• _What the task asks_:
Scan the records beneath this line for the line holding "(654, 343) = (522, 317): purple" and the line holding "(700, 312) = (567, 291): none", then transcribe exactly those two and all lines between.
** Extracted information follows **
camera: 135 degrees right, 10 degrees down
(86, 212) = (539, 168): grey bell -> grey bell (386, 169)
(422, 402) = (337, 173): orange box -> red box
** End of Extracted information **
** Extracted information follows **
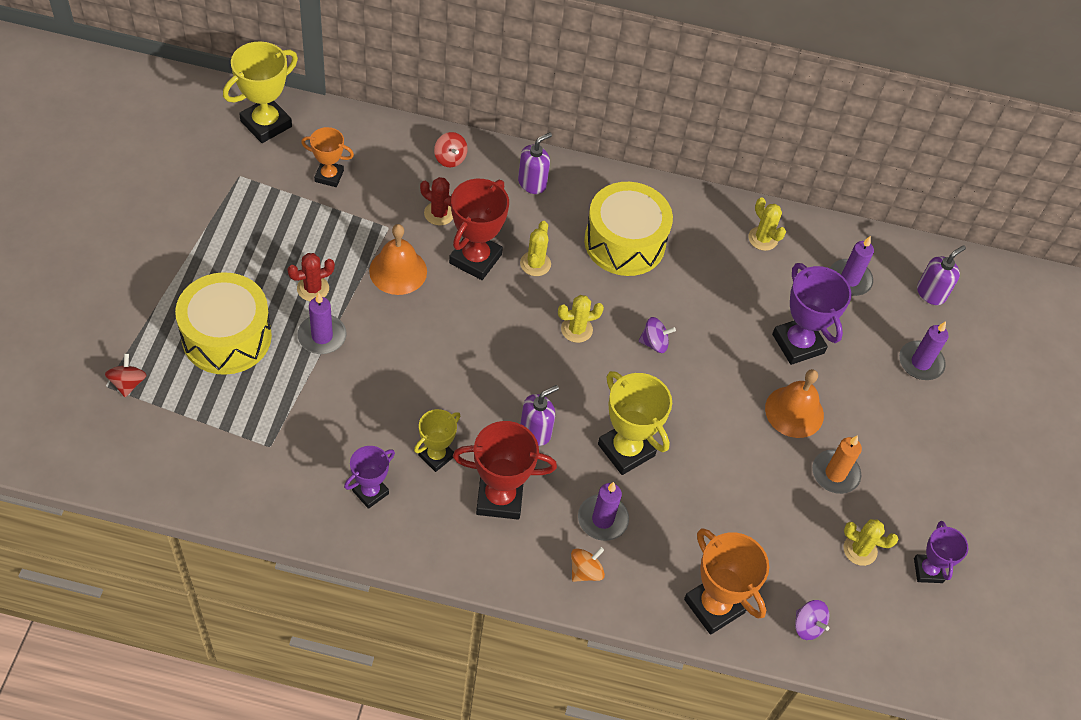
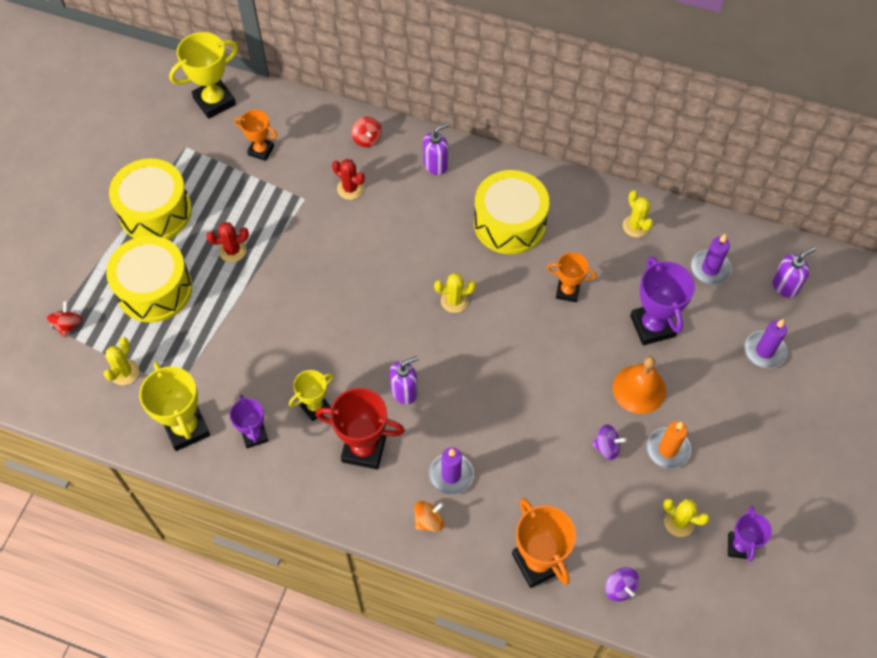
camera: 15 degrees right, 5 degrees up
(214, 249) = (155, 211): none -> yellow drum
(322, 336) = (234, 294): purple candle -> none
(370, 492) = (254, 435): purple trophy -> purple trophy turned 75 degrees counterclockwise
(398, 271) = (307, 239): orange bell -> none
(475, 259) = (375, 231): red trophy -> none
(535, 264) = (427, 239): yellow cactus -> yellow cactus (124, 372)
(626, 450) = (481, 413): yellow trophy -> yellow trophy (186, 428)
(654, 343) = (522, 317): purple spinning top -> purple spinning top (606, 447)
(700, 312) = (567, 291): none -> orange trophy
** End of Extracted information **
• _Output of the exercise_:
(654, 343) = (522, 317): purple spinning top -> purple spinning top (606, 447)
(700, 312) = (567, 291): none -> orange trophy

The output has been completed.